■ TO DO ■
Below are the entries. Transcribe exactly the lines from the one with "C202: 6.8uF (plus" through the one with "R13: 5.1k (FB3, VP) -> 39k (FB3, VP)", ends included, and leave out all others.

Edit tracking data
....
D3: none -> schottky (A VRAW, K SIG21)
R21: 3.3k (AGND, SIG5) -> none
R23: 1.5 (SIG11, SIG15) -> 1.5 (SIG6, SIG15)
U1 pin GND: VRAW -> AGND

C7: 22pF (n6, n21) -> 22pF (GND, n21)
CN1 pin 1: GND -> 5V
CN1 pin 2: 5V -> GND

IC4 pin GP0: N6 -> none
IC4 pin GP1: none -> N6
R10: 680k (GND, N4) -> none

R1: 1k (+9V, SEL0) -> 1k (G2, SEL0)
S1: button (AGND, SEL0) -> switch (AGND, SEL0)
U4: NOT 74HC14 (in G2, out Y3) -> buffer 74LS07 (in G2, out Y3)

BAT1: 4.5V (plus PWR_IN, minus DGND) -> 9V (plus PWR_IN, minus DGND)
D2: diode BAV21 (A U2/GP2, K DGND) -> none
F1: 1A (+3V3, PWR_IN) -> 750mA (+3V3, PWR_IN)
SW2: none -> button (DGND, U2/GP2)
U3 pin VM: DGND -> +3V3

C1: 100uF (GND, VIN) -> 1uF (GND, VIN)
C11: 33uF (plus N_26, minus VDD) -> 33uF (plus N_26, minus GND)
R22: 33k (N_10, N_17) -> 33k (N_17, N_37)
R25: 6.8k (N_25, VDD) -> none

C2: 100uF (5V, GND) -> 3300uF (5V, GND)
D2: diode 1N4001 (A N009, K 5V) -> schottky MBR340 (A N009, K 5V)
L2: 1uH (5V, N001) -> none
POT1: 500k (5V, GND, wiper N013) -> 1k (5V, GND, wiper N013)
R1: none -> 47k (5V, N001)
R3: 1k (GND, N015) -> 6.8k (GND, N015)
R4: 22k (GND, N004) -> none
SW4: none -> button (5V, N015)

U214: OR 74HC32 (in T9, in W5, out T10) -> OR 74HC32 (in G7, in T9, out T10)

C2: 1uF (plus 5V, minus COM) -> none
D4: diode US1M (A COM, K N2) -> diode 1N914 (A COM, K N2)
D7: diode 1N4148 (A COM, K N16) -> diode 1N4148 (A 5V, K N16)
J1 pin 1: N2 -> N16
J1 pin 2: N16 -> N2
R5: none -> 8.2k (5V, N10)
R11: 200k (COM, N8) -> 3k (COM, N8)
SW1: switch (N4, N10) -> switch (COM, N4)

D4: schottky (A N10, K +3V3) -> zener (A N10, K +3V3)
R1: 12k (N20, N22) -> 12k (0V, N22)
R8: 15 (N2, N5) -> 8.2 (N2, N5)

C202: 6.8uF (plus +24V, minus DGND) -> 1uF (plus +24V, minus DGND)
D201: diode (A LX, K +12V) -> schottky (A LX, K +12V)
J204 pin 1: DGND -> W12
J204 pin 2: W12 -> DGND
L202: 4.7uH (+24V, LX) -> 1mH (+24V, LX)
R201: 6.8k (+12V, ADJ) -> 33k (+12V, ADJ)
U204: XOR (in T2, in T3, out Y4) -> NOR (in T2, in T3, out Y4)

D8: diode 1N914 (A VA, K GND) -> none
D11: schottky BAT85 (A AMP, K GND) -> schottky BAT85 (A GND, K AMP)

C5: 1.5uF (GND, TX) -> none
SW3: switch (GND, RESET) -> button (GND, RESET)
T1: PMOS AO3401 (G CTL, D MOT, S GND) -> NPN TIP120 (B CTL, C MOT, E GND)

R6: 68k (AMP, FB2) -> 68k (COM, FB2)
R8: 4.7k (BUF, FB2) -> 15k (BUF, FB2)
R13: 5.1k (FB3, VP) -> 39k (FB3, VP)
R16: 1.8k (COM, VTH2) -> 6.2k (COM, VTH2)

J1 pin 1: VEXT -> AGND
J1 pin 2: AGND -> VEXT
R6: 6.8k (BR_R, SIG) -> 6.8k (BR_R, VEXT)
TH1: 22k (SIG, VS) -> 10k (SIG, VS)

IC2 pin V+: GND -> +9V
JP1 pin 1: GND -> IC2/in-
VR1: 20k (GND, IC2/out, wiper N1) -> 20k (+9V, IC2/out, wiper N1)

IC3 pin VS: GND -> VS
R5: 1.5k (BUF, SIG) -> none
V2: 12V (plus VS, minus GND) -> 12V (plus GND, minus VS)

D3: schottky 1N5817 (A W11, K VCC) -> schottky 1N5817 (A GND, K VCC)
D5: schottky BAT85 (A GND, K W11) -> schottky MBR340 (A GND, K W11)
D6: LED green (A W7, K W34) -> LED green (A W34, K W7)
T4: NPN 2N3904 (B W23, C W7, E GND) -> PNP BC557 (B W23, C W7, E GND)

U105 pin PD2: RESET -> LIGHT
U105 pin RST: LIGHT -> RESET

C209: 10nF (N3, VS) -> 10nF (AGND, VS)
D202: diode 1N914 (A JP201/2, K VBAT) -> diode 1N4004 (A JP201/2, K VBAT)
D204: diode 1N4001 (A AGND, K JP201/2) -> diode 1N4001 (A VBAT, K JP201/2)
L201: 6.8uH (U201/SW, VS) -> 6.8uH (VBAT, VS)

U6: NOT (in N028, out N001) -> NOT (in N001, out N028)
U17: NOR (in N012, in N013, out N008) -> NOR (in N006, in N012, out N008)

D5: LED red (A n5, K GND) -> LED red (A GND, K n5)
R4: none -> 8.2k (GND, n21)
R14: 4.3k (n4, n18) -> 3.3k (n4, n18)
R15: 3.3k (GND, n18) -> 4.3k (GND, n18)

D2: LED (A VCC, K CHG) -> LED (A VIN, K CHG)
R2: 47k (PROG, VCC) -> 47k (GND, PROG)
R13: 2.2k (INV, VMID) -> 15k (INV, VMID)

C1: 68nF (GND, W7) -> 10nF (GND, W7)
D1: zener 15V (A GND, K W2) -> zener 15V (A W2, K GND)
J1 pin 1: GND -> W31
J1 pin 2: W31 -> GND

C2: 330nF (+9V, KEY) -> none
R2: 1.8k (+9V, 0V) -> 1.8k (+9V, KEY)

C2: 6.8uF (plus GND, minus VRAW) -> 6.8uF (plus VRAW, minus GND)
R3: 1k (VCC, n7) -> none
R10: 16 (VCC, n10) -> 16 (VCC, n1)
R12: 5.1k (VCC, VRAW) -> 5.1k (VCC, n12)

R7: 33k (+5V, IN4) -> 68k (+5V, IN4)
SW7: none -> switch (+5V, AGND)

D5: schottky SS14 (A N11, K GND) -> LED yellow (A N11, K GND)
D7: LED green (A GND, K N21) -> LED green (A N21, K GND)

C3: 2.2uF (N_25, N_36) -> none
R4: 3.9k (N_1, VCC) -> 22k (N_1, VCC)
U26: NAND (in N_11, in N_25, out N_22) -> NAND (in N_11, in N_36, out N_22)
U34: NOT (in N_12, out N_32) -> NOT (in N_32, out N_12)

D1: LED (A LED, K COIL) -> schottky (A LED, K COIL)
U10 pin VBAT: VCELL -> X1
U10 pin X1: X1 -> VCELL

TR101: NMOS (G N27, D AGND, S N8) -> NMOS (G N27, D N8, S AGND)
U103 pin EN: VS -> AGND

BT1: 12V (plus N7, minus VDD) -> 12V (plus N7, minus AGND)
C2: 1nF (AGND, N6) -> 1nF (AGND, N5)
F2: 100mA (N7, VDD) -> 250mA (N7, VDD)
....
■ RESPONSE ■
C202: 6.8uF (plus +24V, minus DGND) -> 1uF (plus +24V, minus DGND)
D201: diode (A LX, K +12V) -> schottky (A LX, K +12V)
J204 pin 1: DGND -> W12
J204 pin 2: W12 -> DGND
L202: 4.7uH (+24V, LX) -> 1mH (+24V, LX)
R201: 6.8k (+12V, ADJ) -> 33k (+12V, ADJ)
U204: XOR (in T2, in T3, out Y4) -> NOR (in T2, in T3, out Y4)

D8: diode 1N914 (A VA, K GND) -> none
D11: schottky BAT85 (A AMP, K GND) -> schottky BAT85 (A GND, K AMP)

C5: 1.5uF (GND, TX) -> none
SW3: switch (GND, RESET) -> button (GND, RESET)
T1: PMOS AO3401 (G CTL, D MOT, S GND) -> NPN TIP120 (B CTL, C MOT, E GND)

R6: 68k (AMP, FB2) -> 68k (COM, FB2)
R8: 4.7k (BUF, FB2) -> 15k (BUF, FB2)
R13: 5.1k (FB3, VP) -> 39k (FB3, VP)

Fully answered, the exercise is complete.